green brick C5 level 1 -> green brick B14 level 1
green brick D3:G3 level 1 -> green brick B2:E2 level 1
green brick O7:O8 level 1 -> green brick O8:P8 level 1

::::::::::

The full data, transcribed without change, is the expected answer.

Task output -
green brick C5 level 1 -> green brick B14 level 1
green brick D3:G3 level 1 -> green brick B2:E2 level 1
green brick O7:O8 level 1 -> green brick O8:P8 level 1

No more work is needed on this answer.